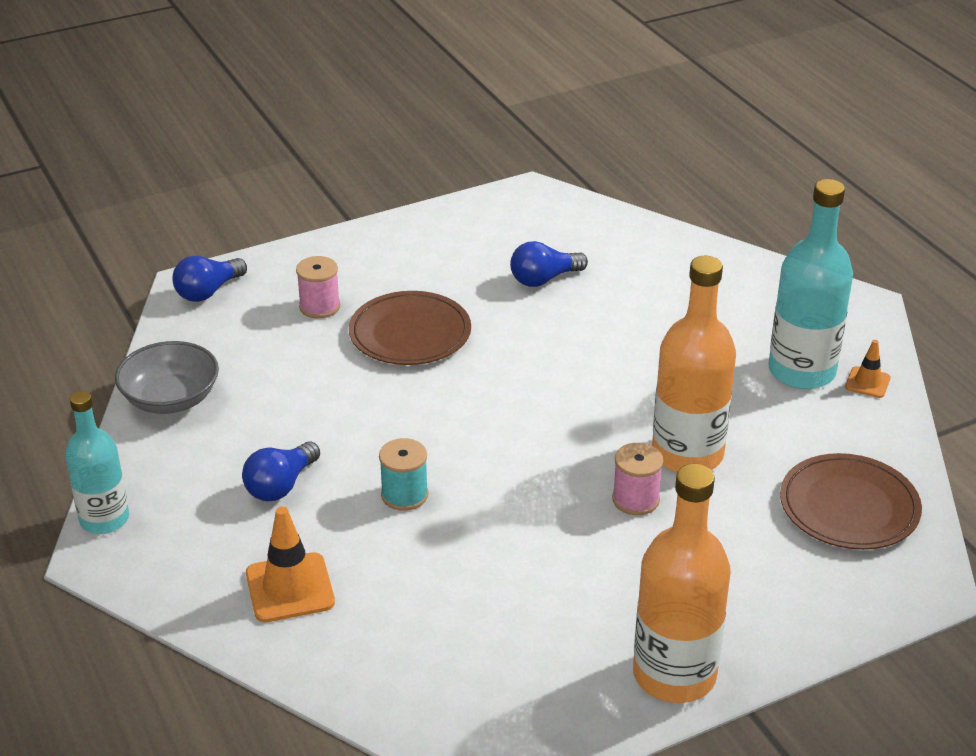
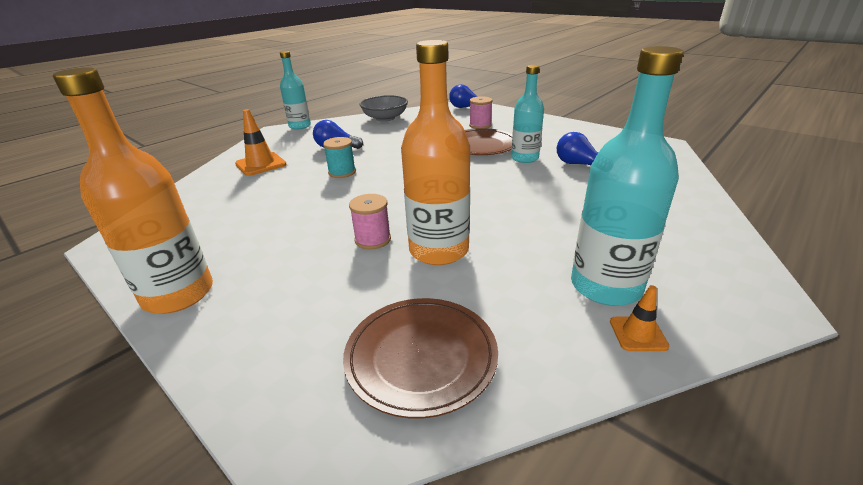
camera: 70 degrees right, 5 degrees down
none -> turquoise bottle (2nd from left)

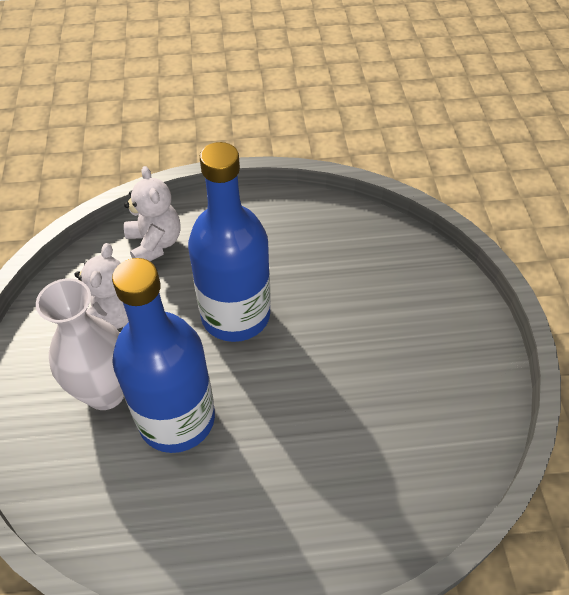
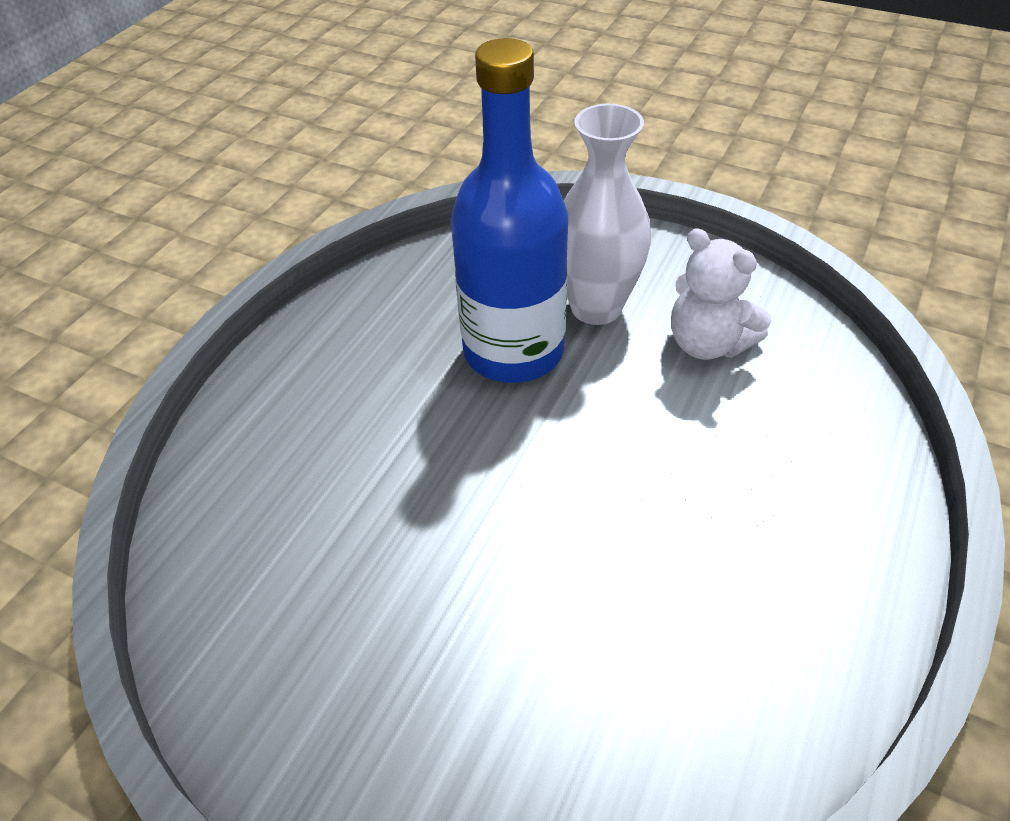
camera: 125 degrees right, 5 degrees down
blue bottle (2nd from left) -> none
white teddy bear (2nd from left) -> none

• [Work item]:
Reproduce the whole of the data, word for word, and omit its pictures.

• [Solution to the exercise]:
camera: 70 degrees right, 5 degrees down
none -> turquoise bottle (2nd from left)

camera: 125 degrees right, 5 degrees down
blue bottle (2nd from left) -> none
white teddy bear (2nd from left) -> none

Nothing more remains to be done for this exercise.